▶ **Problem statement**:
The answer must consist solely of the lines from the one containing "snow-white shoe (3rd" to the end of the entries below, repeated exactly.

**** Data for analysis ****

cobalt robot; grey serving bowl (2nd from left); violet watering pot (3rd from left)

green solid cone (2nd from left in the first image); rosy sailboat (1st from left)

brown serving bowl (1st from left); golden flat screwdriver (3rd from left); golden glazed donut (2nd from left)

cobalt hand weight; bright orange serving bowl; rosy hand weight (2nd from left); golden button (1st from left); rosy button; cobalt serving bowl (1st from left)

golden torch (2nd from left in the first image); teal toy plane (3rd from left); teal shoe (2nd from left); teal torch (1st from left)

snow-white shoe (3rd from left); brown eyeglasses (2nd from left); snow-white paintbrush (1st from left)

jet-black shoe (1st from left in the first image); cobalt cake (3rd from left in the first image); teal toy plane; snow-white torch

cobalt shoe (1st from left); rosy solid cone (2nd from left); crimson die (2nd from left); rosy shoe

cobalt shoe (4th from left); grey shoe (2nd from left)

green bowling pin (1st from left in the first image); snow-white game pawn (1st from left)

****

▶ **Task result**:
snow-white shoe (3rd from left); brown eyeglasses (2nd from left); snow-white paintbrush (1st from left)

jet-black shoe (1st from left in the first image); cobalt cake (3rd from left in the first image); teal toy plane; snow-white torch

cobalt shoe (1st from left); rosy solid cone (2nd from left); crimson die (2nd from left); rosy shoe

cobalt shoe (4th from left); grey shoe (2nd from left)

green bowling pin (1st from left in the first image); snow-white game pawn (1st from left)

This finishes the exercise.